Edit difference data
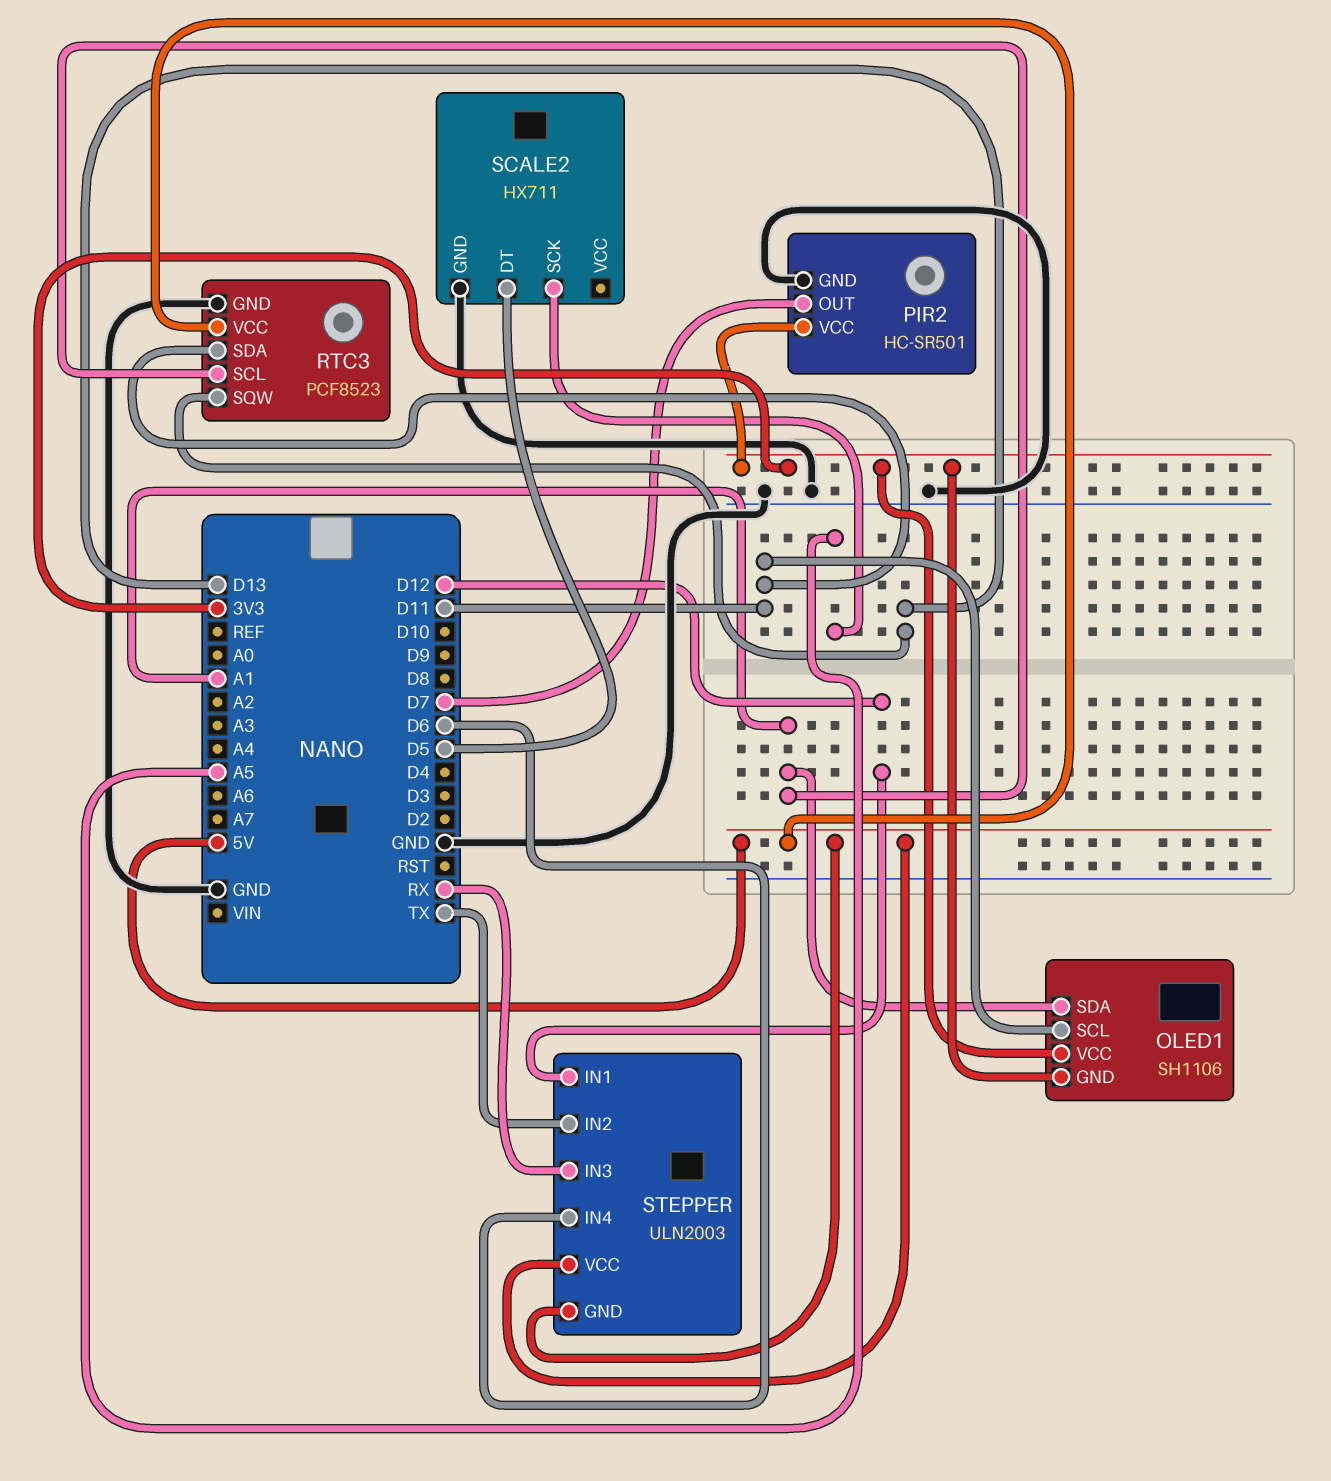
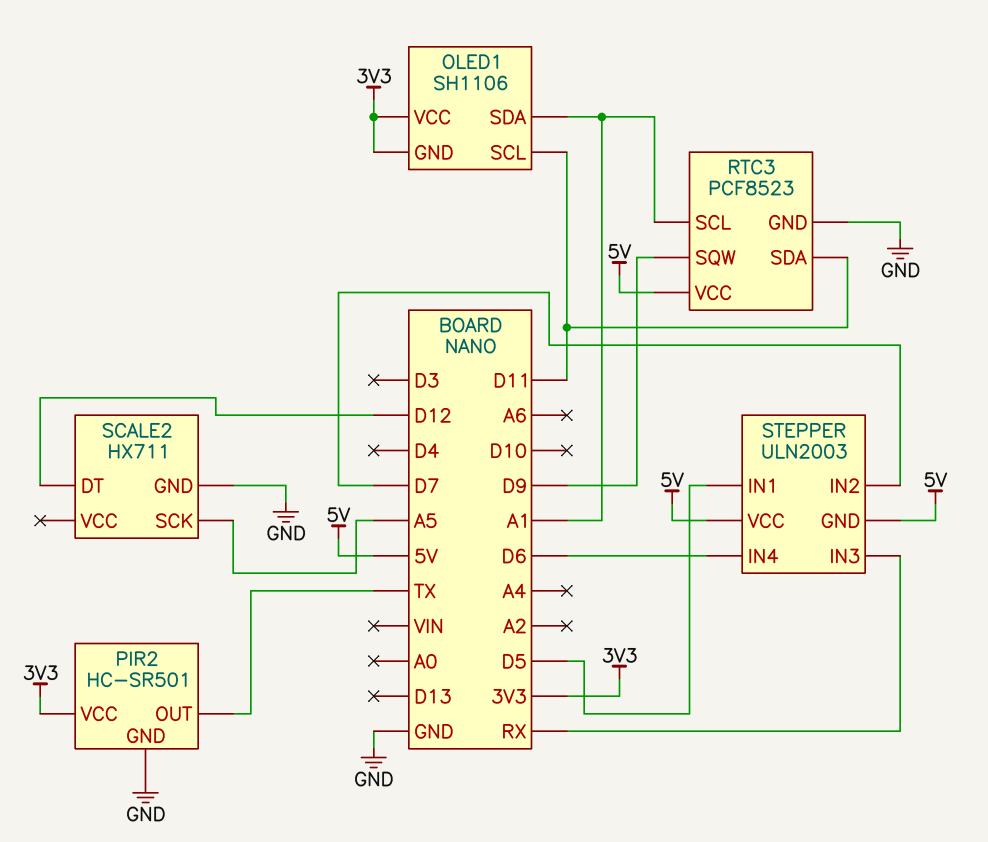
PIR2 pin OUT: D7 -> TX
RTC3 pin SQW: D13 -> D9
SCALE2 pin DT: D5 -> D12
STEPPER pin IN1: D12 -> D5
STEPPER pin IN2: TX -> D7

» **Activity**
Give every record again exactly, apart from the pictures, which stay out.

» **Reply**
PIR2 pin OUT: D7 -> TX
RTC3 pin SQW: D13 -> D9
SCALE2 pin DT: D5 -> D12
STEPPER pin IN1: D12 -> D5
STEPPER pin IN2: TX -> D7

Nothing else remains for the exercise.